**Input data**
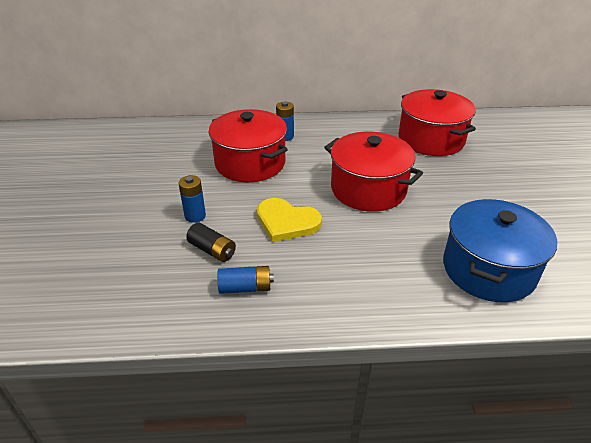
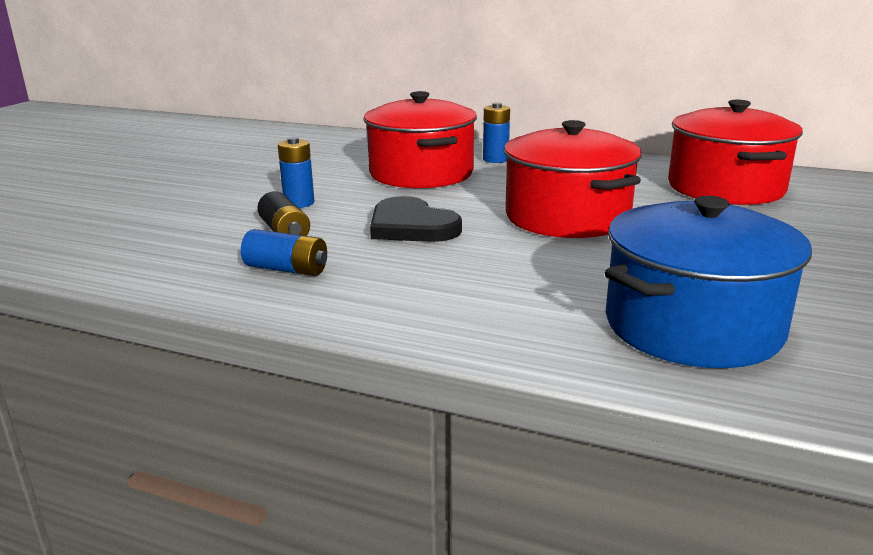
camera: 25 degrees right, 15 degrees down
yellow heart [257,198,322,242] -> black heart [370,196,462,242]

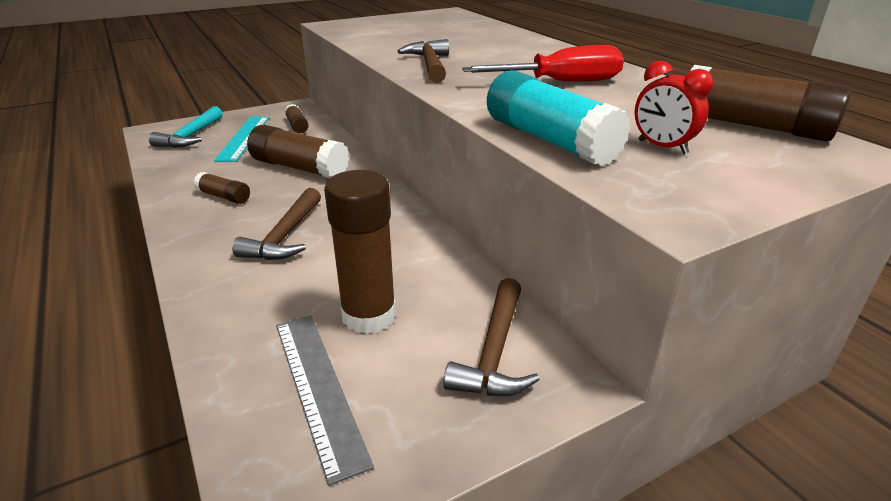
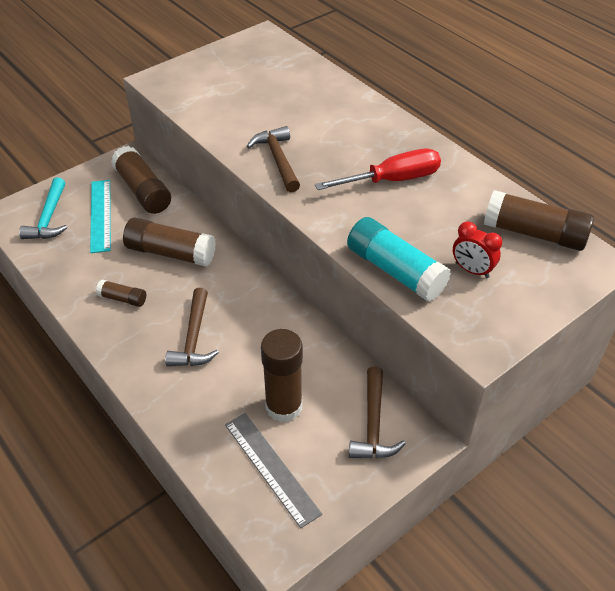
camera: 10 degrees left, 15 degrees up
brown glue stick [284,104,308,133] -> brown glue stick [111,146,171,214], size x1.93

**Directions**
Each line in the data where the string "degrees" occurs should be identified and copied.

**Task result**
camera: 25 degrees right, 15 degrees down
camera: 10 degrees left, 15 degrees up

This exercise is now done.